» **Records provided**
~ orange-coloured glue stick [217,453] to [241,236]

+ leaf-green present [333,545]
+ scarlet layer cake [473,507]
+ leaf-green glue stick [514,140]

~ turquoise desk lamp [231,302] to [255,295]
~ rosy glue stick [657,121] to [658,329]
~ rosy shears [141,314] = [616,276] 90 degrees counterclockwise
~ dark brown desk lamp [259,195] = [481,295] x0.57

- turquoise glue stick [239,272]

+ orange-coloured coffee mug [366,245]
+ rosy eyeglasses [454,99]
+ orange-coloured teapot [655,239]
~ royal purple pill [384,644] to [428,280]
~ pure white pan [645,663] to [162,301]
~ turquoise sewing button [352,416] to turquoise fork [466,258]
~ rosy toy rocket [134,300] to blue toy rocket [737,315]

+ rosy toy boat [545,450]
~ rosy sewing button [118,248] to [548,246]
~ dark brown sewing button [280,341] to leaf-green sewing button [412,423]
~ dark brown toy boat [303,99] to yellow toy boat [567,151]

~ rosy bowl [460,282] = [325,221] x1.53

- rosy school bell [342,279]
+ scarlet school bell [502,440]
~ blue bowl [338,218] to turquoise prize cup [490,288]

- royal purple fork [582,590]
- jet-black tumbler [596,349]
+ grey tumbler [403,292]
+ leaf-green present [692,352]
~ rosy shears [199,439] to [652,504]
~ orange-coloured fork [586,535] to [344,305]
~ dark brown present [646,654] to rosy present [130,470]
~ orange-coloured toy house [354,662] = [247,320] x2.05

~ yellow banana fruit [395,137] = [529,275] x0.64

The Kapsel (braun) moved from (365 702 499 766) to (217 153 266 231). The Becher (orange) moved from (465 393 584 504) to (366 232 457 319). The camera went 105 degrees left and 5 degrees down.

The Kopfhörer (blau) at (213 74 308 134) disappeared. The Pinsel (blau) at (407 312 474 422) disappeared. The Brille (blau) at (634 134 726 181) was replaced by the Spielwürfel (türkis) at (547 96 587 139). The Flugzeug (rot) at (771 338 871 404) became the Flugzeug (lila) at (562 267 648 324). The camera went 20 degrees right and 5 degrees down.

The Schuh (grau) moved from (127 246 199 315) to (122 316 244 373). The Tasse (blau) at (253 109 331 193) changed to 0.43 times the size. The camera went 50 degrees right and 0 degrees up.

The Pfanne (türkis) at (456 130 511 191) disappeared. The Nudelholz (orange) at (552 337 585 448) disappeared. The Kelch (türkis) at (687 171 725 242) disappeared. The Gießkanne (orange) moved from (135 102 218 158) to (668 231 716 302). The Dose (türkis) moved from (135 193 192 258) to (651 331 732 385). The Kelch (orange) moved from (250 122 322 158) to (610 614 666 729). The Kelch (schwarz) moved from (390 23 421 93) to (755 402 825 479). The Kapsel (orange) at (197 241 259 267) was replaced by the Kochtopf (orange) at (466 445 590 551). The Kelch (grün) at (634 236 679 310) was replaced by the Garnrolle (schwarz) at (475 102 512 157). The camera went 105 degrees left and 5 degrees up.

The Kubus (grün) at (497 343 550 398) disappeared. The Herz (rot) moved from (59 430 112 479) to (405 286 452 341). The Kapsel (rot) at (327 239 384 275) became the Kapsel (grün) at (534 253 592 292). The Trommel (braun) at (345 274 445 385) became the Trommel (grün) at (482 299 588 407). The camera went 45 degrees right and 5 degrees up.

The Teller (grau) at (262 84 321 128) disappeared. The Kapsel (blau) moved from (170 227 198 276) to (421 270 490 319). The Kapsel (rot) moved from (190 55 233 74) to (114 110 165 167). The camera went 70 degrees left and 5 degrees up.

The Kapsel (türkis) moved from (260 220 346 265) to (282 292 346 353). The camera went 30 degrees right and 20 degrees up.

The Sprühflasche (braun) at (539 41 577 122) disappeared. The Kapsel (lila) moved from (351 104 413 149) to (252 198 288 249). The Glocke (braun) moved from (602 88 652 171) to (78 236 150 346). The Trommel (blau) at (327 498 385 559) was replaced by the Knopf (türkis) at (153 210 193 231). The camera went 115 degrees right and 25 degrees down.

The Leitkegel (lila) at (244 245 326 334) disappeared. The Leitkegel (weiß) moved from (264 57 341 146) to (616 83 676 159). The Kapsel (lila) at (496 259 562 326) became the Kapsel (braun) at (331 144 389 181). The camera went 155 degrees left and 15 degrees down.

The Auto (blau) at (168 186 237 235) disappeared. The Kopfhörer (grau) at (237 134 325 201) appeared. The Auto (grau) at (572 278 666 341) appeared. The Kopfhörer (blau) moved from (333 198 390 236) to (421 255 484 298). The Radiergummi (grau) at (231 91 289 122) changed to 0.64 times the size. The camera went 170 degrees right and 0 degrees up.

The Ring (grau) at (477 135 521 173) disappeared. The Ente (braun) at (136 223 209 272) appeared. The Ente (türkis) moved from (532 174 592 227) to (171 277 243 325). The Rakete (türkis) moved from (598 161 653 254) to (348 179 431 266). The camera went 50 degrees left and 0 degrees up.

» **Task prompt**
Go through the material above and count the lines that include "royal". Give the number alone.

» **Your solution**
2